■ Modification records

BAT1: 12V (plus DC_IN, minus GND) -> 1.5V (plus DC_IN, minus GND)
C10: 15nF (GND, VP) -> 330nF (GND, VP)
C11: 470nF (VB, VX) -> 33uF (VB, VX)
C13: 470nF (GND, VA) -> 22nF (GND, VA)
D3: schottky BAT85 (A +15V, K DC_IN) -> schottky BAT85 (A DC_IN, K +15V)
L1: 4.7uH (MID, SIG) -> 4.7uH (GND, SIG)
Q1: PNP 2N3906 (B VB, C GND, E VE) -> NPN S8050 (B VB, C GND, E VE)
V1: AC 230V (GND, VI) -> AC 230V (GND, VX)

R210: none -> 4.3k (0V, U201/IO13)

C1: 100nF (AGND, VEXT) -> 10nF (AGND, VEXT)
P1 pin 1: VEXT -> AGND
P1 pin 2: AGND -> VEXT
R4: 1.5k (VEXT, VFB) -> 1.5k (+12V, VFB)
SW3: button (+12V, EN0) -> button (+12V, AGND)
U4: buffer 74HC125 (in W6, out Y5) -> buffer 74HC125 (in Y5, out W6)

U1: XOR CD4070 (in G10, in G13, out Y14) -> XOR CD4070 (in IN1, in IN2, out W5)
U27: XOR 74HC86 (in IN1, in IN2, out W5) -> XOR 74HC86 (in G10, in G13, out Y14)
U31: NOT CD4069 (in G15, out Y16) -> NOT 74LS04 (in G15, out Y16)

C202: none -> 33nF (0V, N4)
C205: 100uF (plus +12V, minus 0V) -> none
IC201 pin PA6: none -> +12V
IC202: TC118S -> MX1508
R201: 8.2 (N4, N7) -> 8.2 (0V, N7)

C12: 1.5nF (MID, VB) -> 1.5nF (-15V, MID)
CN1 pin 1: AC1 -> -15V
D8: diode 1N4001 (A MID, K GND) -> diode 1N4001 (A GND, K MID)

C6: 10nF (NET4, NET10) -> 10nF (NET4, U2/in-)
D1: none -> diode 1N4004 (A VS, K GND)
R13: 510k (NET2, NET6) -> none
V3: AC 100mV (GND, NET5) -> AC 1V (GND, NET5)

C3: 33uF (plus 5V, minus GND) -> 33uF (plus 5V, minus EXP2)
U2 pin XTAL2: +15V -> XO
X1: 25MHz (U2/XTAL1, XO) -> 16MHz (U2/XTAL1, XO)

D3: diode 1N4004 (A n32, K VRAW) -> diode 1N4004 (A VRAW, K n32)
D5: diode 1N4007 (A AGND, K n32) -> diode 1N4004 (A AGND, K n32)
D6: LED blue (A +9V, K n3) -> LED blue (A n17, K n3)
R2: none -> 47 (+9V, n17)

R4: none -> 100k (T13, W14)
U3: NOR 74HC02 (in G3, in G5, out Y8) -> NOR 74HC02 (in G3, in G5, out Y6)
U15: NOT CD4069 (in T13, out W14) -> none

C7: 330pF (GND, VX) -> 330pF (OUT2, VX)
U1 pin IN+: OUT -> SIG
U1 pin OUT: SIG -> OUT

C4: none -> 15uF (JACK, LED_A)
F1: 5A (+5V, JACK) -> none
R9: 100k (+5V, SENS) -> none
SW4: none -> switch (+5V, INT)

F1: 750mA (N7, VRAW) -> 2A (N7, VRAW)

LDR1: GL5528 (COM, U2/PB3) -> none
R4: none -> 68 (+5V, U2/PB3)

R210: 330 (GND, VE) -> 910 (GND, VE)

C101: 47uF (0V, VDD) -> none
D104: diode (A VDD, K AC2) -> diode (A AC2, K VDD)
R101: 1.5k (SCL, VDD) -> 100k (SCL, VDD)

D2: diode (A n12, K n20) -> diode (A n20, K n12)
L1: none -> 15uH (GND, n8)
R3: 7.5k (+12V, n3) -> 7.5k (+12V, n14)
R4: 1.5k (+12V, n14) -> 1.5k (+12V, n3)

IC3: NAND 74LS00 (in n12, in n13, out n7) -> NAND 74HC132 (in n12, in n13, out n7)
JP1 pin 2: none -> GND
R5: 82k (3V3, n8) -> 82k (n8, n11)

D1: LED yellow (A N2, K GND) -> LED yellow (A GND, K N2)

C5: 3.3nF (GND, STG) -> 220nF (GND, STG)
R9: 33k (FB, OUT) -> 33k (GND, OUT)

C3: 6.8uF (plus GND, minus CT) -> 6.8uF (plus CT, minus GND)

■ WORK ORDER
Output the line holding "R3: 7.5k (+12V, n3) -> 7.5k (+12V, n14)", then every later line through the end of the records above, exactly as given and nothing else.

■ SOLVED EXERCISE
R3: 7.5k (+12V, n3) -> 7.5k (+12V, n14)
R4: 1.5k (+12V, n14) -> 1.5k (+12V, n3)

IC3: NAND 74LS00 (in n12, in n13, out n7) -> NAND 74HC132 (in n12, in n13, out n7)
JP1 pin 2: none -> GND
R5: 82k (3V3, n8) -> 82k (n8, n11)

D1: LED yellow (A N2, K GND) -> LED yellow (A GND, K N2)

C5: 3.3nF (GND, STG) -> 220nF (GND, STG)
R9: 33k (FB, OUT) -> 33k (GND, OUT)

C3: 6.8uF (plus GND, minus CT) -> 6.8uF (plus CT, minus GND)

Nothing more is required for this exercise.